● Colored object listings
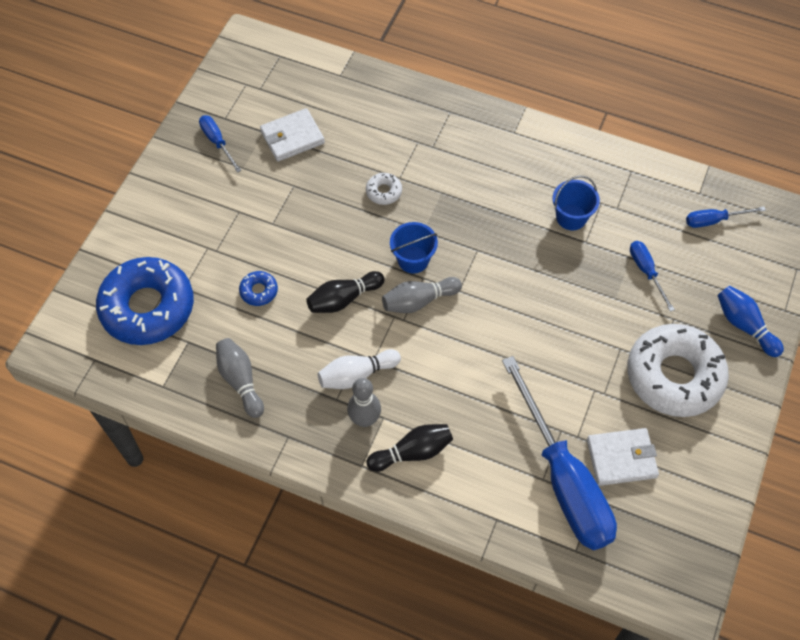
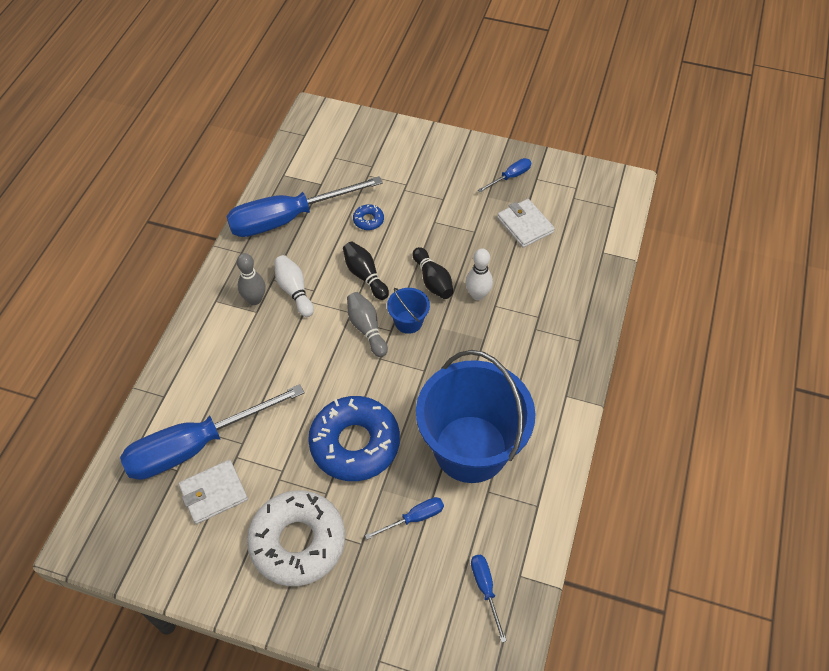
camera: 85 degrees right, 5 degrees down
(147, 307) = (349, 157): blue donut -> blue donut (355, 443)
(240, 381) = (288, 218): grey bowling pin -> blue screwdriver
(384, 192) = (477, 295): white donut -> white bowling pin
(413, 452) = (225, 334): black bowling pin -> black bowling pin (433, 281)
(571, 217) = (470, 448): blue bucket -> blue bucket, size x2.43
(621, 458) = (213, 493): white wallet -> white wallet turned 75 degrees clockwise
(744, 325) = (357, 614): blue bowling pin -> none

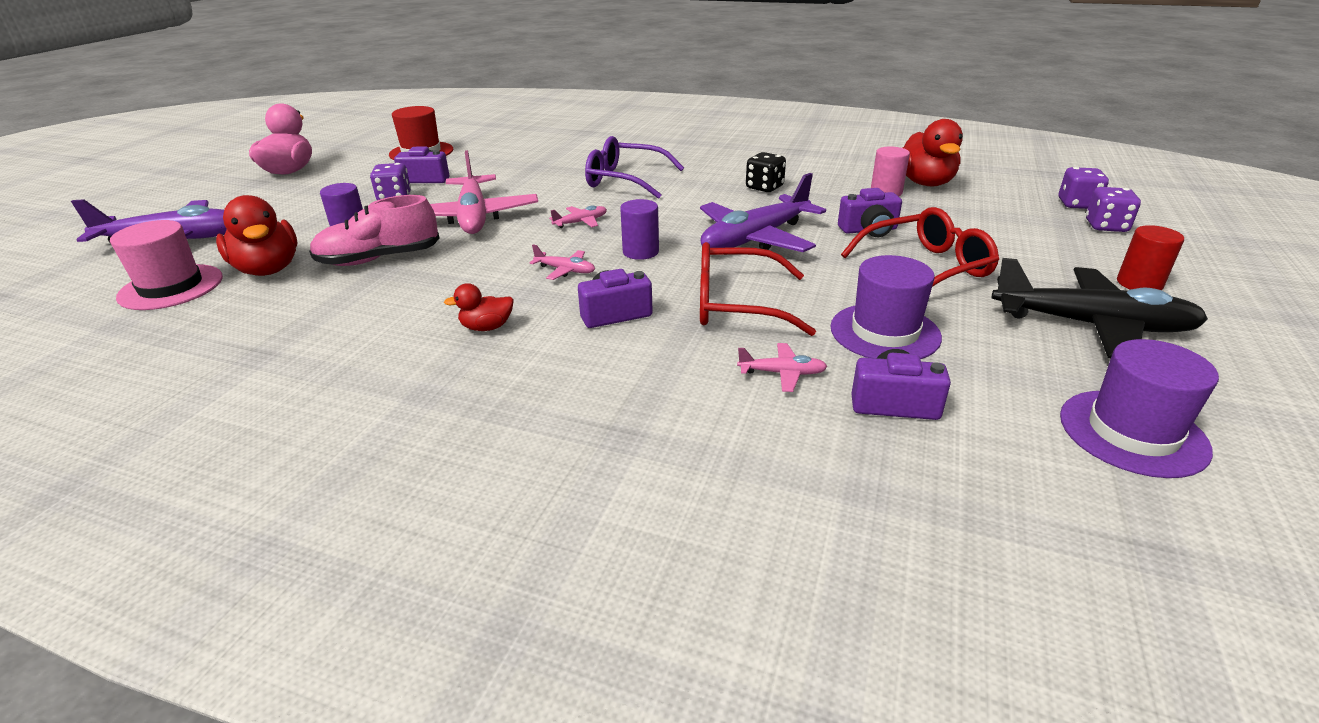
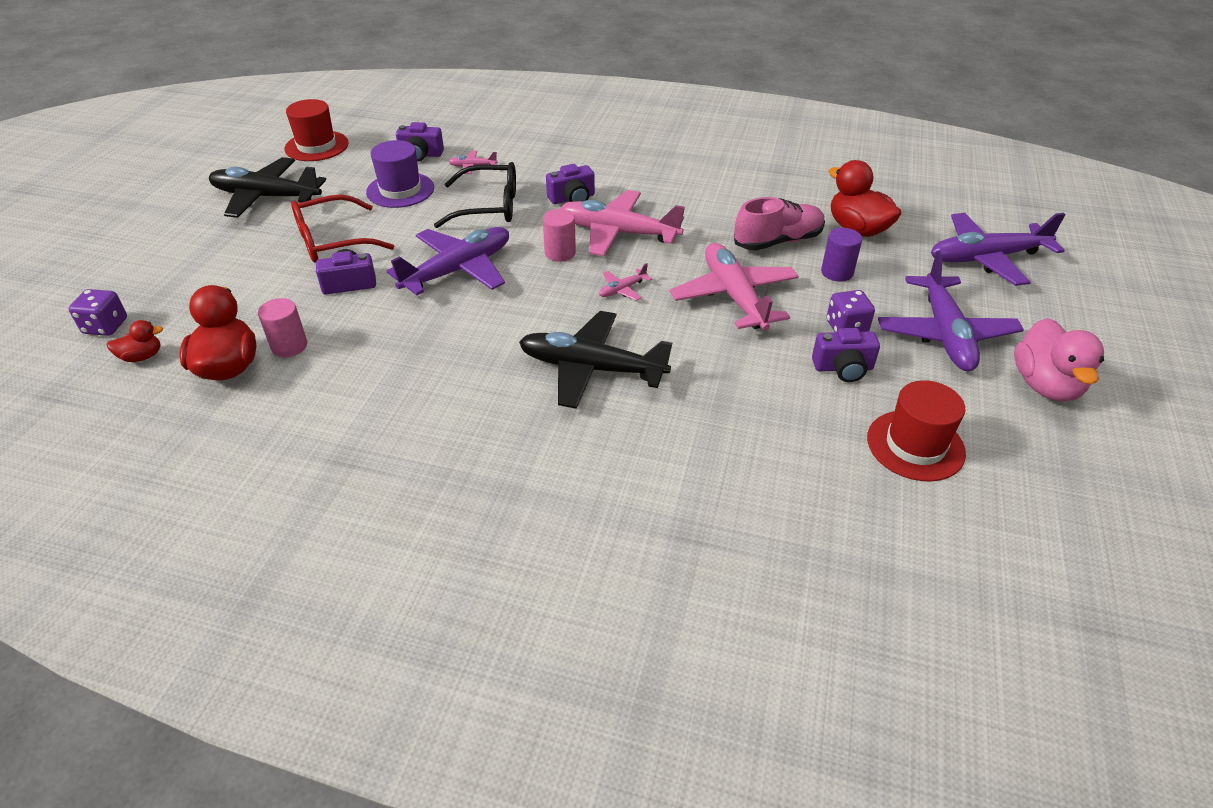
camera: 175 degrees right, 10 degrees up
(171, 287) = (909, 212): pink hat -> none
(316, 194) = (945, 334): none -> purple plane
(487, 327) = (653, 188): red duck -> red duck (142, 357)
(565, 270) = (617, 233): pink plane -> pink plane, size x2.34
(625, 180) = (591, 369): purple glasses -> black plane
(640, 252) = (560, 253): purple cylinder -> pink cylinder
(736, 304) = (489, 207): red glasses -> black glasses
(764, 187) = (423, 354): black dice -> none
(1106, 226) = (125, 292): purple dice -> none
(1132, 432) = (316, 146): purple hat -> red hat
(1139, 284) = (189, 229): red cylinder -> none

● WHAT IS REQUIRED
What is needed is an exact copy of each line from the top of the data above through the line containing "(1106, 226) = (125, 292): purple dice -> none", with no pictures.

● EXERCISE ANSWER
camera: 85 degrees right, 5 degrees down
(147, 307) = (349, 157): blue donut -> blue donut (355, 443)
(240, 381) = (288, 218): grey bowling pin -> blue screwdriver
(384, 192) = (477, 295): white donut -> white bowling pin
(413, 452) = (225, 334): black bowling pin -> black bowling pin (433, 281)
(571, 217) = (470, 448): blue bucket -> blue bucket, size x2.43
(621, 458) = (213, 493): white wallet -> white wallet turned 75 degrees clockwise
(744, 325) = (357, 614): blue bowling pin -> none

camera: 175 degrees right, 10 degrees up
(171, 287) = (909, 212): pink hat -> none
(316, 194) = (945, 334): none -> purple plane
(487, 327) = (653, 188): red duck -> red duck (142, 357)
(565, 270) = (617, 233): pink plane -> pink plane, size x2.34
(625, 180) = (591, 369): purple glasses -> black plane
(640, 252) = (560, 253): purple cylinder -> pink cylinder
(736, 304) = (489, 207): red glasses -> black glasses
(764, 187) = (423, 354): black dice -> none
(1106, 226) = (125, 292): purple dice -> none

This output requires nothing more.